[Records from a collection]
◇ ◇ ◇
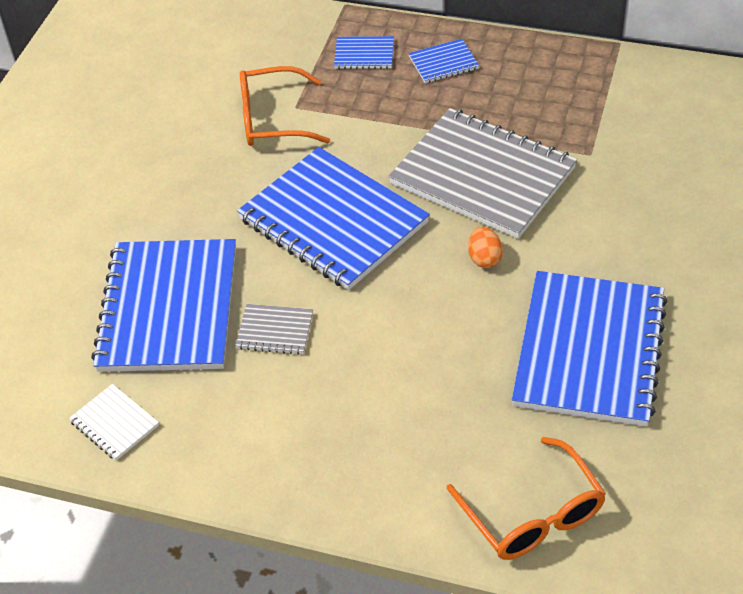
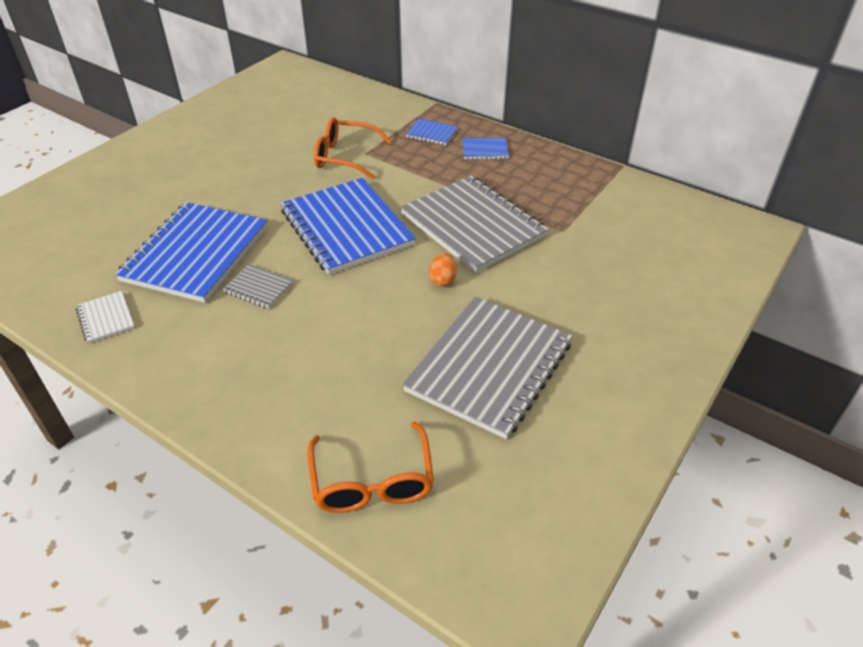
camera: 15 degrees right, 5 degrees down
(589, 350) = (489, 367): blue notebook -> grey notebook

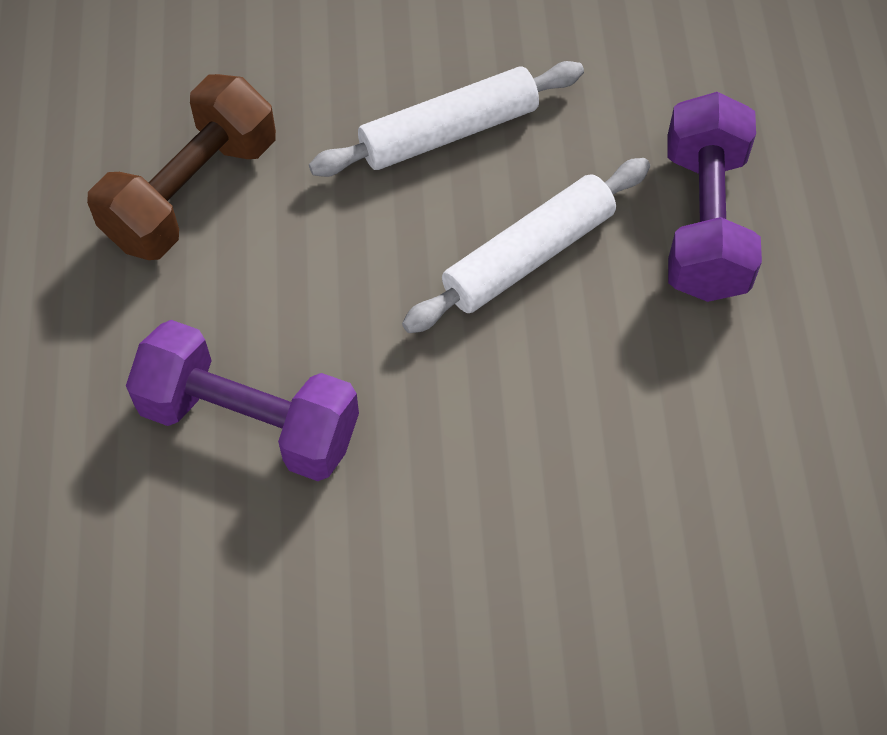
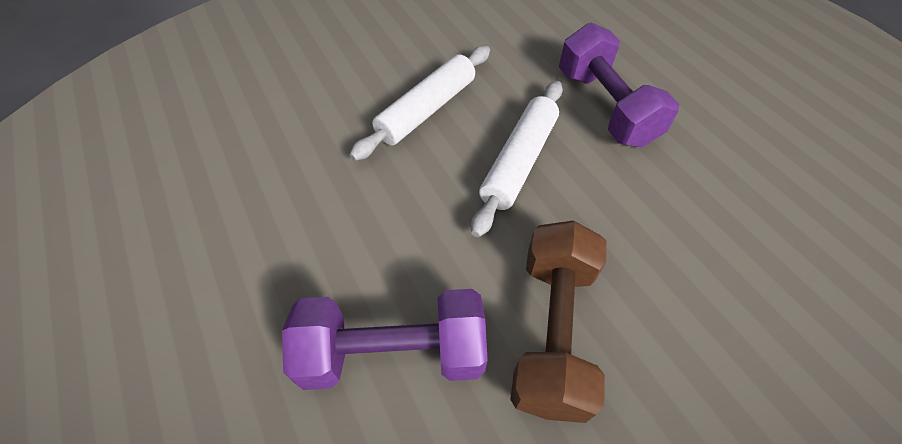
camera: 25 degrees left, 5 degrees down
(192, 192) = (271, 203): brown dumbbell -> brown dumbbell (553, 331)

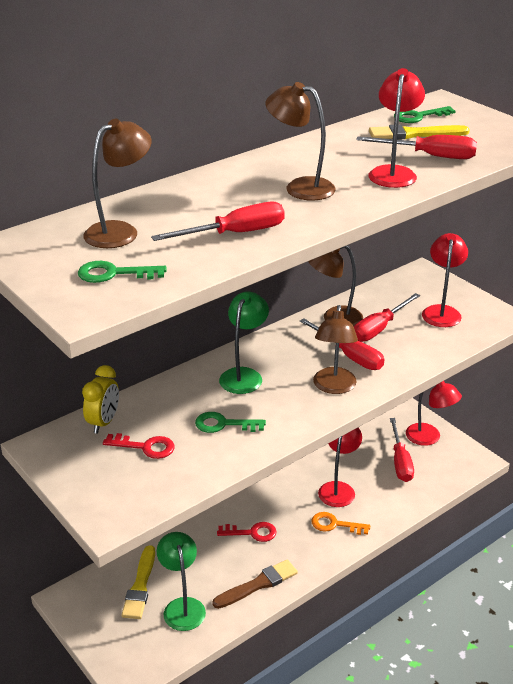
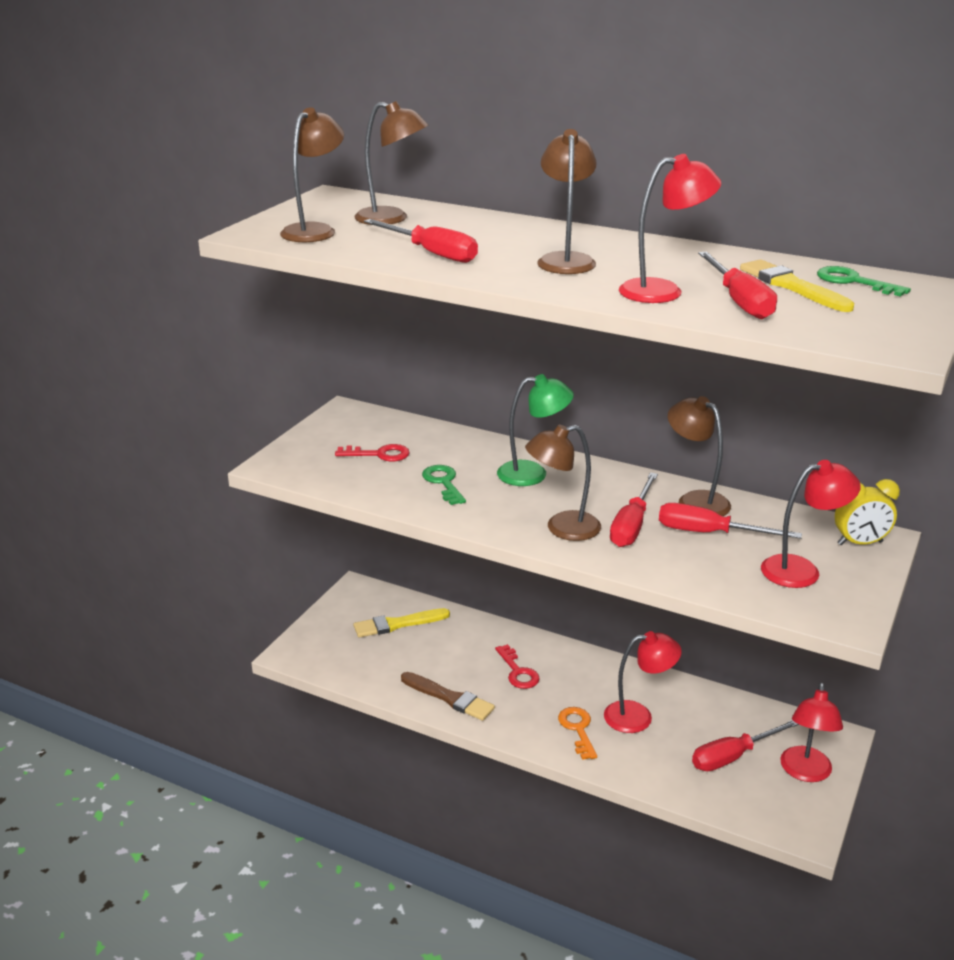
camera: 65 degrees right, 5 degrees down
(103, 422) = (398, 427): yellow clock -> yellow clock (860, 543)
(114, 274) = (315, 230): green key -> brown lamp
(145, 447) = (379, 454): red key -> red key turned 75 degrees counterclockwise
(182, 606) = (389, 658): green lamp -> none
◇ ◇ ◇
All entries are to be retyped exactly. Omit any embedded images.

:: Task response ::
camera: 15 degrees right, 5 degrees down
(589, 350) = (489, 367): blue notebook -> grey notebook

camera: 25 degrees left, 5 degrees down
(192, 192) = (271, 203): brown dumbbell -> brown dumbbell (553, 331)

camera: 65 degrees right, 5 degrees down
(103, 422) = (398, 427): yellow clock -> yellow clock (860, 543)
(114, 274) = (315, 230): green key -> brown lamp
(145, 447) = (379, 454): red key -> red key turned 75 degrees counterclockwise
(182, 606) = (389, 658): green lamp -> none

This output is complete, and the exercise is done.